ASSIGNED TASK:
There is material below. Print exactly the lines starting at the line with "moved | turquoise_cylinder" and ending at the line with "recoloured | green_house", ends included, and no others.
━━━━━━━━━━
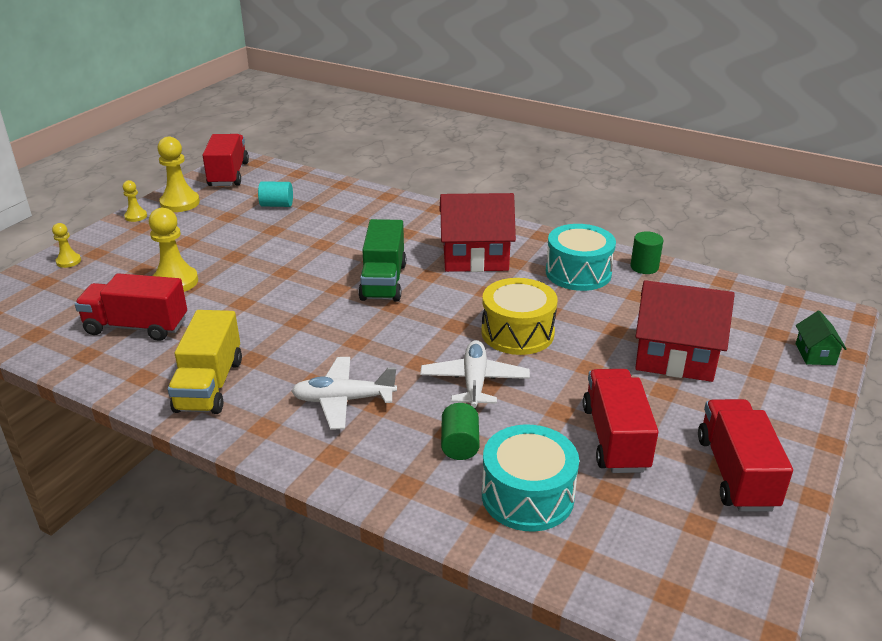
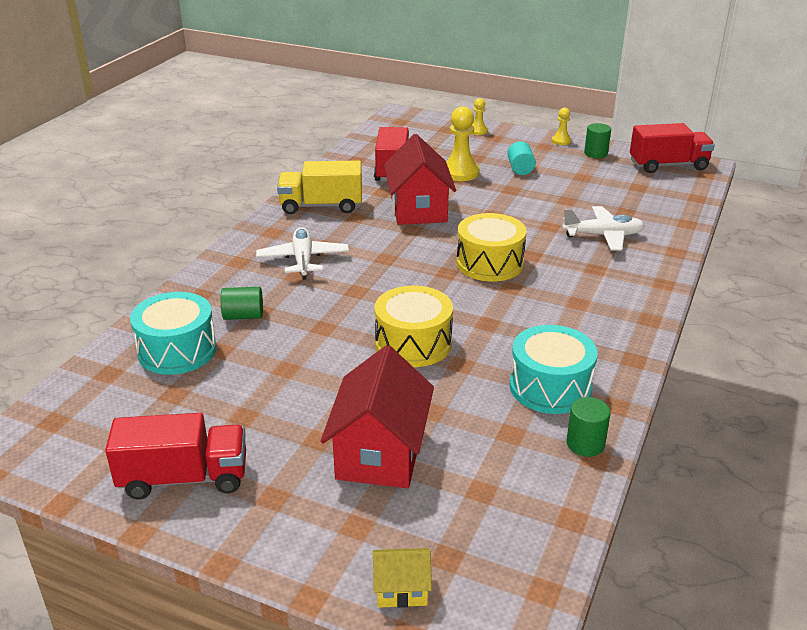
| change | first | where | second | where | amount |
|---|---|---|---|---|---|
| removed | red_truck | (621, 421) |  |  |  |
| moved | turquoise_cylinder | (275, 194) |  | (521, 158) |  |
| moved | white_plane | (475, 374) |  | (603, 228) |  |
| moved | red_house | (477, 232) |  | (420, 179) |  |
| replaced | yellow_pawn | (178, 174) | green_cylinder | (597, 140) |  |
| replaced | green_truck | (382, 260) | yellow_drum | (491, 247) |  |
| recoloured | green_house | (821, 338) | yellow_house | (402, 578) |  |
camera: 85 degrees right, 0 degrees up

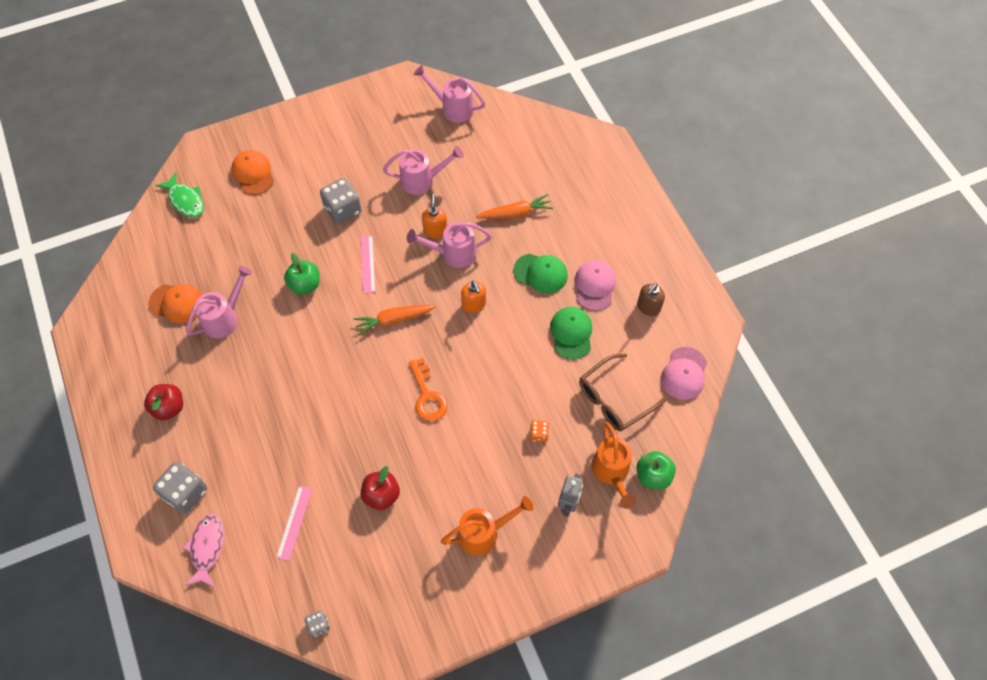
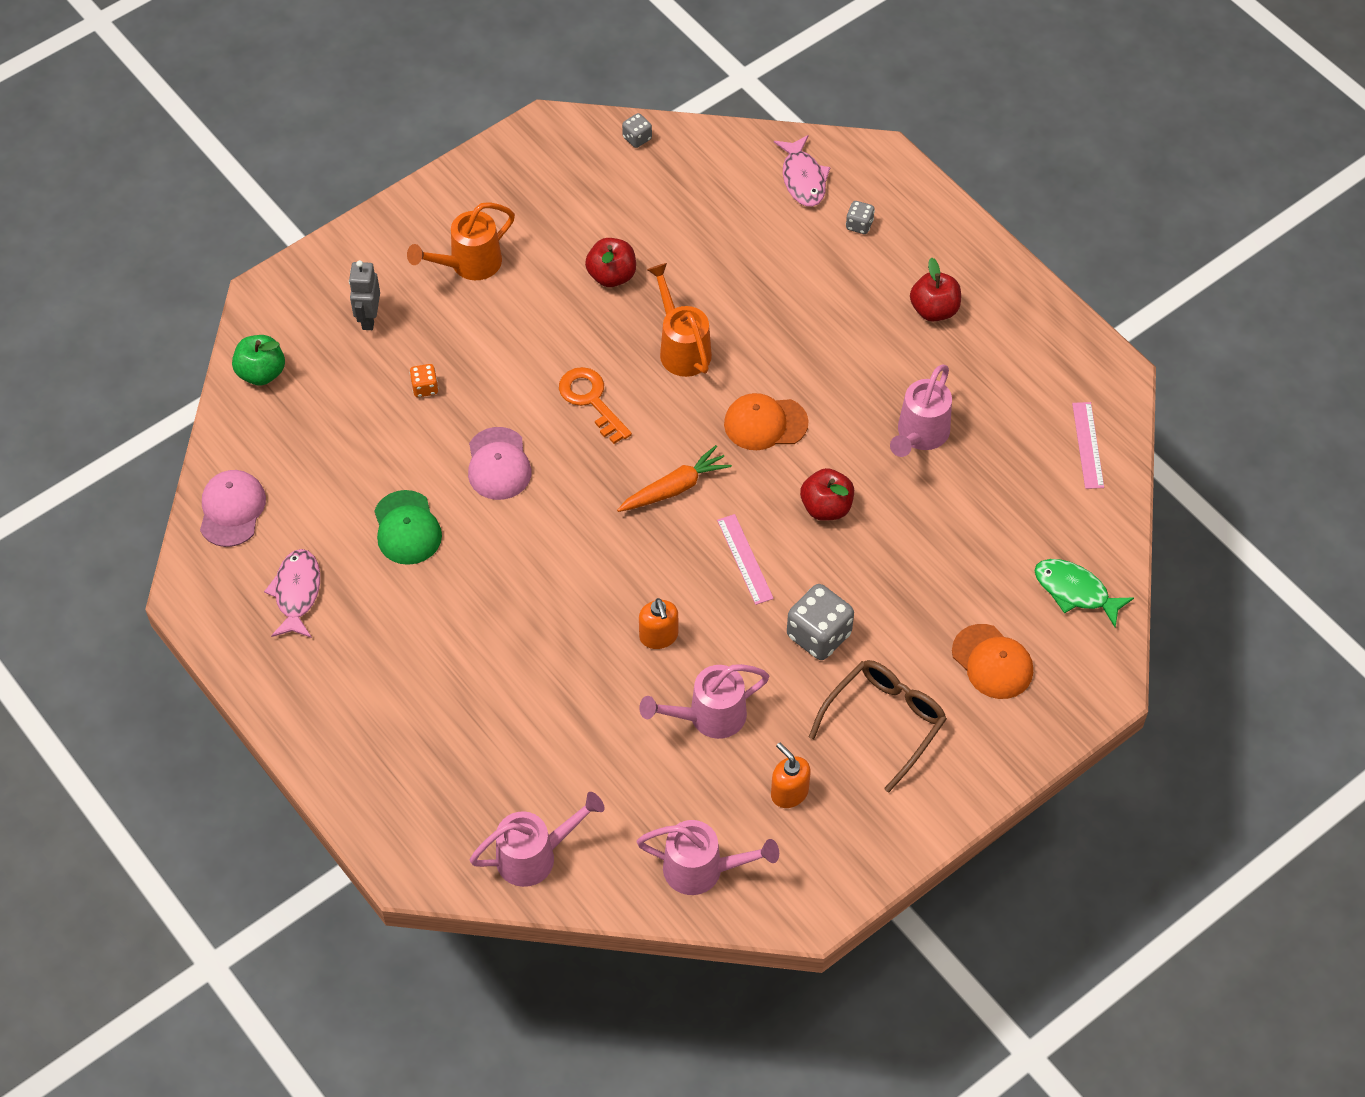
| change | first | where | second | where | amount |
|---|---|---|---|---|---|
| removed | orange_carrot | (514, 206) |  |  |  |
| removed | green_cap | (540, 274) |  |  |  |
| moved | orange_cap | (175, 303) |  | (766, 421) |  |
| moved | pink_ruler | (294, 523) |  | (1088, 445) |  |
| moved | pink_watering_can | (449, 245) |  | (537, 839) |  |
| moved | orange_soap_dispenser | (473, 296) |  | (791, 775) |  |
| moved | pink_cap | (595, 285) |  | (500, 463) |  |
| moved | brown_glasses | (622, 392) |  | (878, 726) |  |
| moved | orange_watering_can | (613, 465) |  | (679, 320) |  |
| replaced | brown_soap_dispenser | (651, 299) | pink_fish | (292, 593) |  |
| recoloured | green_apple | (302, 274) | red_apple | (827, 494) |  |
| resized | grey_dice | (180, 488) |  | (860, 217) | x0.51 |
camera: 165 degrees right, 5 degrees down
━━━━━━━━━━
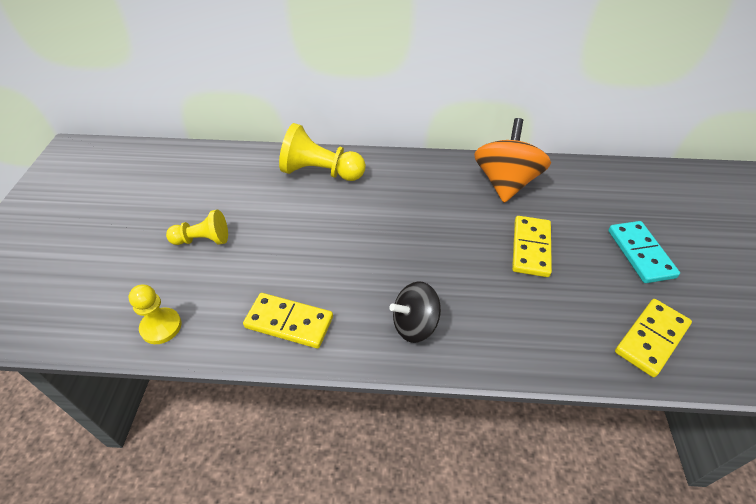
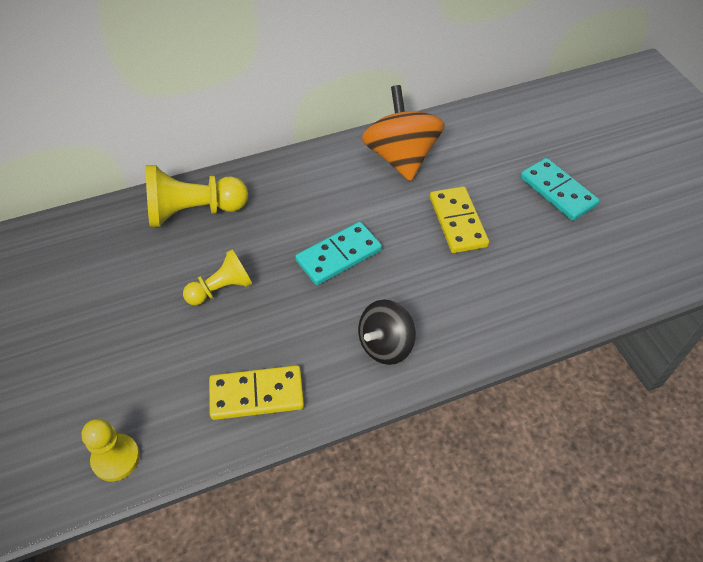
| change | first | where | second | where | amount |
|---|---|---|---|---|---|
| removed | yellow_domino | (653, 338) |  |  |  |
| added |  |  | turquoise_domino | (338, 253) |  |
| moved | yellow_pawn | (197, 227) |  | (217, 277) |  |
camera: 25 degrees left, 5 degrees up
━━━━━━━━━━
TASK RESULT:
| moved | turquoise_cylinder | (275, 194) |  | (521, 158) |  |
| moved | white_plane | (475, 374) |  | (603, 228) |  |
| moved | red_house | (477, 232) |  | (420, 179) |  |
| replaced | yellow_pawn | (178, 174) | green_cylinder | (597, 140) |  |
| replaced | green_truck | (382, 260) | yellow_drum | (491, 247) |  |
| recoloured | green_house | (821, 338) | yellow_house | (402, 578) |  |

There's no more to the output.